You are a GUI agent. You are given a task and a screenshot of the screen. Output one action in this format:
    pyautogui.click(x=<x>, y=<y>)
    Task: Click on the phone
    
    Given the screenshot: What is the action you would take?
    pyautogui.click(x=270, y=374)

--

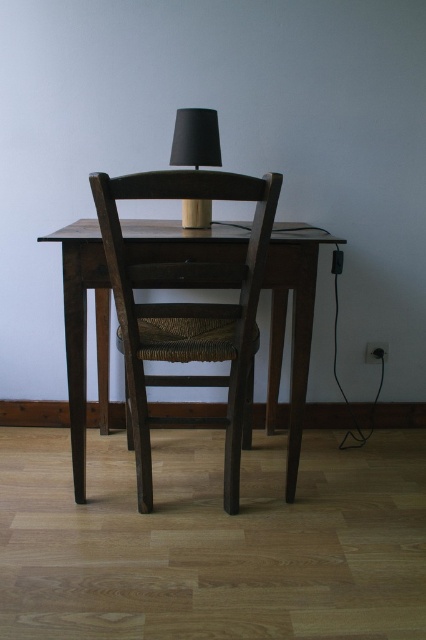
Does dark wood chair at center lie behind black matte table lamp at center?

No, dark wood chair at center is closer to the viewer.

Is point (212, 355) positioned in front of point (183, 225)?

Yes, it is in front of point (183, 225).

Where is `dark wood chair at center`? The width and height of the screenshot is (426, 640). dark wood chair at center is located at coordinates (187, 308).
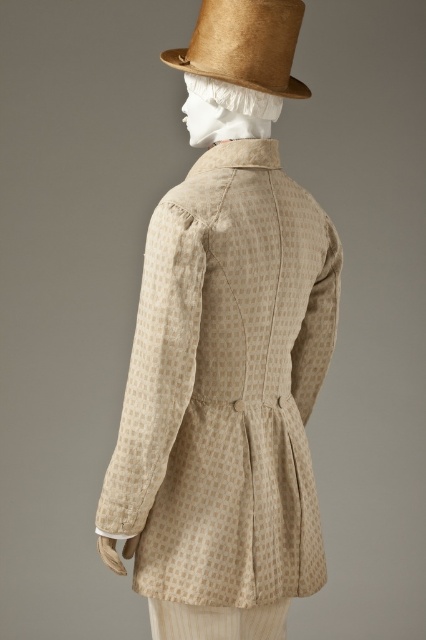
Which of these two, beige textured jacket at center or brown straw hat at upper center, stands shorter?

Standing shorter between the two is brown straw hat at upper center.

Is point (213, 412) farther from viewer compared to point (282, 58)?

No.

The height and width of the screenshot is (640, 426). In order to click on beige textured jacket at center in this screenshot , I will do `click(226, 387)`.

● To be done
Copy the rows word for word, starting with the line containing "Which of these" and continuing through the line containing "The height and".

● Exercise solution
Which of these two, beige textured jacket at center or brown straw hat at upper center, stands shorter?

Standing shorter between the two is brown straw hat at upper center.

Is point (213, 412) farther from viewer compared to point (282, 58)?

No.

The height and width of the screenshot is (640, 426). In order to click on beige textured jacket at center in this screenshot , I will do `click(226, 387)`.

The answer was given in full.